(Pixel coordinate polygons)
##########

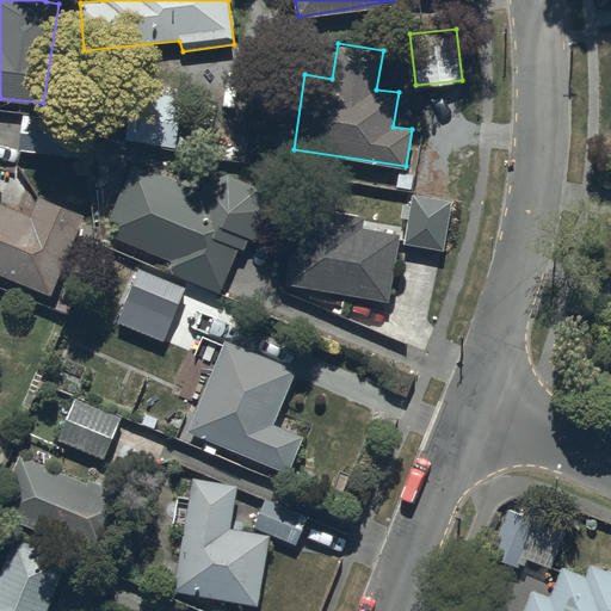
[(181,96),(148,93),(144,149),(177,152),(181,96)]
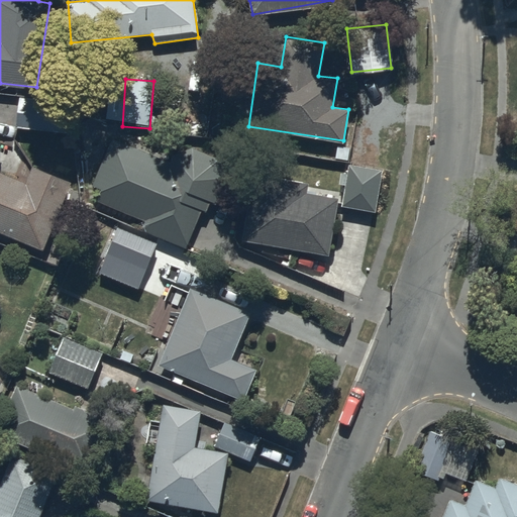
[(73,101),(21,96),(18,124),(70,129),(73,101)]
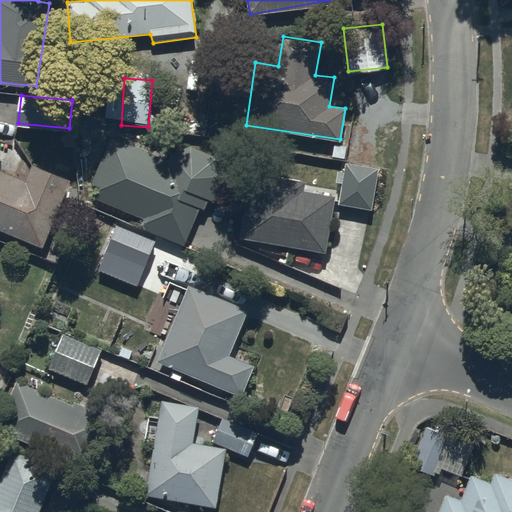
[(138,227),(185,244),(199,207),(204,208),(208,198),(218,202),(236,153),(175,129),(165,154),(108,138),(91,184),(102,187),(96,201),(142,218),(138,227)]
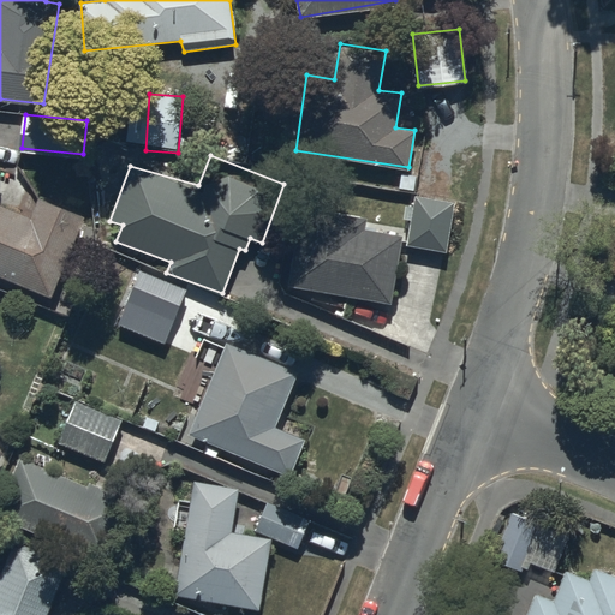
[(0,206),(0,273),(52,294),(87,213),(30,192),(22,214),(0,206)]
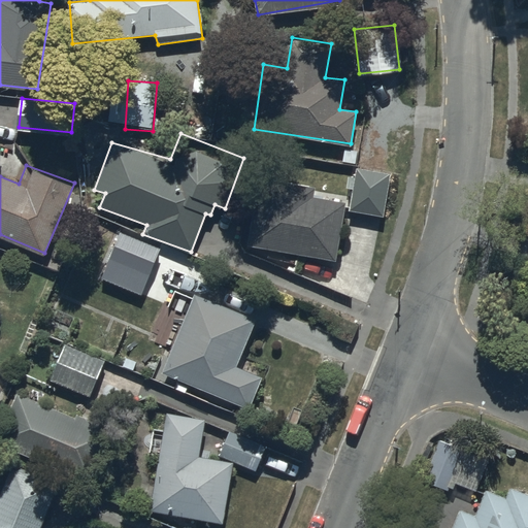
[(388,171),(354,167),(349,207),(382,211),(388,171)]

##########

[YOUR GOAL]: Copy out the data exactly and keep the pictures out.

[OUTPUT OF THE EXERCISE]:
[(181,96),(148,93),(144,149),(177,152),(181,96)]
[(73,101),(21,96),(18,124),(70,129),(73,101)]
[(138,227),(185,244),(199,207),(204,208),(208,198),(218,202),(236,153),(175,129),(165,154),(108,138),(91,184),(102,187),(96,201),(142,218),(138,227)]
[(0,206),(0,273),(52,294),(87,213),(30,192),(22,214),(0,206)]
[(388,171),(354,167),(349,207),(382,211),(388,171)]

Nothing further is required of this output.